WHAT YOU NEED TO DO -
Gather every line of the listing below that contains the string "markup".

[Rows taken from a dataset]
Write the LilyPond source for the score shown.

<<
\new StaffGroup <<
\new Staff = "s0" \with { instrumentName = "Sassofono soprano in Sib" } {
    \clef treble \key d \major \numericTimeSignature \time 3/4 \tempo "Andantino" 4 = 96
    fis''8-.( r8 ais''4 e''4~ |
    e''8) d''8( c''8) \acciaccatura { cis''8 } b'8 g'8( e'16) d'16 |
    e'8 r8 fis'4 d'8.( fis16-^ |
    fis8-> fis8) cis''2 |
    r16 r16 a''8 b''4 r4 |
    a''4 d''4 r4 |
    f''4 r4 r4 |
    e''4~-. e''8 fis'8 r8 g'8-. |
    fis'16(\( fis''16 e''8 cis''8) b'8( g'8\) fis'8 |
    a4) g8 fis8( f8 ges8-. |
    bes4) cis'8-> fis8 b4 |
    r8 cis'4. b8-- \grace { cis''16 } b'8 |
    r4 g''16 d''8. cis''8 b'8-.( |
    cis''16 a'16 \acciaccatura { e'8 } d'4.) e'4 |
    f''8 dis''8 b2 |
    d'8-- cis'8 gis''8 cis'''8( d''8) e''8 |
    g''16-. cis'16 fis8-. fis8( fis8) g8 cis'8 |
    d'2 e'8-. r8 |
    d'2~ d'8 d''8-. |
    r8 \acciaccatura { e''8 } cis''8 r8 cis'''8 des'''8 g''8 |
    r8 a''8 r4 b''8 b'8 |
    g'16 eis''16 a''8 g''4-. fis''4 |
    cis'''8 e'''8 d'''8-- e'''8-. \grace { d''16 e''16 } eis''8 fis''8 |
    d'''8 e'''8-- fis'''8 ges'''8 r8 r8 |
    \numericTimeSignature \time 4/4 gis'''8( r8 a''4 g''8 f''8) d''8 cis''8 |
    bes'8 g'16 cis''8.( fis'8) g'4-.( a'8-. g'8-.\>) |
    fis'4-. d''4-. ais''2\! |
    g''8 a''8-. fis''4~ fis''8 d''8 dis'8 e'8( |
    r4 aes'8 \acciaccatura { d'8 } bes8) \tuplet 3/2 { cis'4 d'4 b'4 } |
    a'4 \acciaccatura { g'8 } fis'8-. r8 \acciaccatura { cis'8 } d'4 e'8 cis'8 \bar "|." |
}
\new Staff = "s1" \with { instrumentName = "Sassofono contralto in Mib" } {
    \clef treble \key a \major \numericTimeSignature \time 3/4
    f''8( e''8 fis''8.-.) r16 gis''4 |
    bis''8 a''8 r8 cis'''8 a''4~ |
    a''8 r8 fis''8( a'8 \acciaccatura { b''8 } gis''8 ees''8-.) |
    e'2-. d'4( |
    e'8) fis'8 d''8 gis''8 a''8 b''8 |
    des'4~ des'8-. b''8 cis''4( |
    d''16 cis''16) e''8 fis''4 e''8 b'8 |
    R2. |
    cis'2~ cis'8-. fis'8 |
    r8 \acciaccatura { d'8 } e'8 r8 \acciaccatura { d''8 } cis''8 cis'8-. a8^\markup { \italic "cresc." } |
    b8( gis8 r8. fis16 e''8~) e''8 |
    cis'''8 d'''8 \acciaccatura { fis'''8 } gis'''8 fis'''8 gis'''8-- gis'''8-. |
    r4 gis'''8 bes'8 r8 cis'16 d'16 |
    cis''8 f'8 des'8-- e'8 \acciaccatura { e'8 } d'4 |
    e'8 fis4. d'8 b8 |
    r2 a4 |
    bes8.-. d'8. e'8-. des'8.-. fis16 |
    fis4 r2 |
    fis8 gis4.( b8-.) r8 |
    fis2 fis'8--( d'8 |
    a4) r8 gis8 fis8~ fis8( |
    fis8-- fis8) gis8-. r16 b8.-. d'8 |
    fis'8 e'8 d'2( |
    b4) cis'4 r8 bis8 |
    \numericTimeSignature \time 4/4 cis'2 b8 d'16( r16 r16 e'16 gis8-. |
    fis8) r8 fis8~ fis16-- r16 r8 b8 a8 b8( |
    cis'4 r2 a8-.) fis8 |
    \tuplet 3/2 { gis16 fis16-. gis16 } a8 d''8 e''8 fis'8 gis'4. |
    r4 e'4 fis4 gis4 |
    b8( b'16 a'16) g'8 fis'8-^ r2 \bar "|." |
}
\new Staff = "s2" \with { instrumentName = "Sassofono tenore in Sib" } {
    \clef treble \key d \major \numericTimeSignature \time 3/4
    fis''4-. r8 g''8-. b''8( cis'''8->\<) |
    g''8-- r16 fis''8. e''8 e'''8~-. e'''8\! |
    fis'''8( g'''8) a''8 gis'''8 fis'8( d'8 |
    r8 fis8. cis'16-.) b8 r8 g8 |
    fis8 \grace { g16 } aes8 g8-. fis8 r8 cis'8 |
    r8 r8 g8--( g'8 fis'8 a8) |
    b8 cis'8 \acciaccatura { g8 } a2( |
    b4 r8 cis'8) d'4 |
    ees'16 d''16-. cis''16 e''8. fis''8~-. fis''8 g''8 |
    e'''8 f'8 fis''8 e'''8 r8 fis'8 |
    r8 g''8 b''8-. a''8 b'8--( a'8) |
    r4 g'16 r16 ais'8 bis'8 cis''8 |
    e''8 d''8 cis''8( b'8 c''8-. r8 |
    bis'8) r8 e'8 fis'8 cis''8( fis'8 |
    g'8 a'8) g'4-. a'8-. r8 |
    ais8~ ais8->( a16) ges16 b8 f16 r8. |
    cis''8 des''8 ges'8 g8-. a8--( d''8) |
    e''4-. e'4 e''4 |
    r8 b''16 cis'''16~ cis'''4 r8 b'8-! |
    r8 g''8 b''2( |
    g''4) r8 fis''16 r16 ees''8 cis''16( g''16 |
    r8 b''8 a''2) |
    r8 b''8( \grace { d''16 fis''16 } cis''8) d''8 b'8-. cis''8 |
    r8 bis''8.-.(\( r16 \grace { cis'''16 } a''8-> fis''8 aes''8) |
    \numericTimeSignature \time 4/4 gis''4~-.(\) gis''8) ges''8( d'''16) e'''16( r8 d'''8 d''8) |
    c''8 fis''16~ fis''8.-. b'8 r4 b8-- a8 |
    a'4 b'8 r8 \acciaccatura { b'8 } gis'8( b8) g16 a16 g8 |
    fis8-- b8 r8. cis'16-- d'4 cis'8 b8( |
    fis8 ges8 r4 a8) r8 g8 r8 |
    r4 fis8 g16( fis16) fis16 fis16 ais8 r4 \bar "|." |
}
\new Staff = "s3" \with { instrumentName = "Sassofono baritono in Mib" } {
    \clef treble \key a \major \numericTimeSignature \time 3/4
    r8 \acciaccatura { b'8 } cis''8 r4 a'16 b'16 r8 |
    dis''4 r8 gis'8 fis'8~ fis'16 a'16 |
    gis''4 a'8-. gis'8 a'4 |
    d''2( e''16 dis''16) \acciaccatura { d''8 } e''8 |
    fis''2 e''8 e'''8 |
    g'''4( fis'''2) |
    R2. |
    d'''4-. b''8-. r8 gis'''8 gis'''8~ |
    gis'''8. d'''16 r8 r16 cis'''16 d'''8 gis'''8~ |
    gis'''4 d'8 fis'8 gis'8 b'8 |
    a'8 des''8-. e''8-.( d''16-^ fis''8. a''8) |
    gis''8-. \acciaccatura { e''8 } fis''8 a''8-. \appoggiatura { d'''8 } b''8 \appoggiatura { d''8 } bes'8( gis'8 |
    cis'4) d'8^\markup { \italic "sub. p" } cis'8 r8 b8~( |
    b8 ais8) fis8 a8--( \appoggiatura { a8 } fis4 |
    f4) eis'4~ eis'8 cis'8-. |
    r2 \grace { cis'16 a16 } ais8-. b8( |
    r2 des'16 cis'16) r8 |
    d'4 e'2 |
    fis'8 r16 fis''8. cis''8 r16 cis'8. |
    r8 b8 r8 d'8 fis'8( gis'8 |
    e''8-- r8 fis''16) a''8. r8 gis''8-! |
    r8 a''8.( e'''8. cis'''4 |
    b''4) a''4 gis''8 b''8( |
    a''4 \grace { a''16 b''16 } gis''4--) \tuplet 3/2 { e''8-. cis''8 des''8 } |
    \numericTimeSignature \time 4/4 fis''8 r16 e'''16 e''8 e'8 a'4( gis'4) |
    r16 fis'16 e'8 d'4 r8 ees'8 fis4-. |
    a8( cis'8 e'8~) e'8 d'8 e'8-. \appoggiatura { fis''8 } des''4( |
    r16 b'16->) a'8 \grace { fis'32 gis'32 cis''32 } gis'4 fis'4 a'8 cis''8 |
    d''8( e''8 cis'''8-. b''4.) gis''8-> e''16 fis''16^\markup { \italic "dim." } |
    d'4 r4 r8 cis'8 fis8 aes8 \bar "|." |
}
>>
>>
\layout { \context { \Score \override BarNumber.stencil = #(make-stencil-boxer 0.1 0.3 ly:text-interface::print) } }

TASK ANSWER -
    r8 \acciaccatura { d'8 } e'8 r8 \acciaccatura { d''8 } cis''8 cis'8-. a8^\markup { \italic "cresc." } |
    cis'4) d'8^\markup { \italic "sub. p" } cis'8 r8 b8~( |
    d''8( e''8 cis'''8-. b''4.) gis''8-> e''16 fis''16^\markup { \italic "dim." } |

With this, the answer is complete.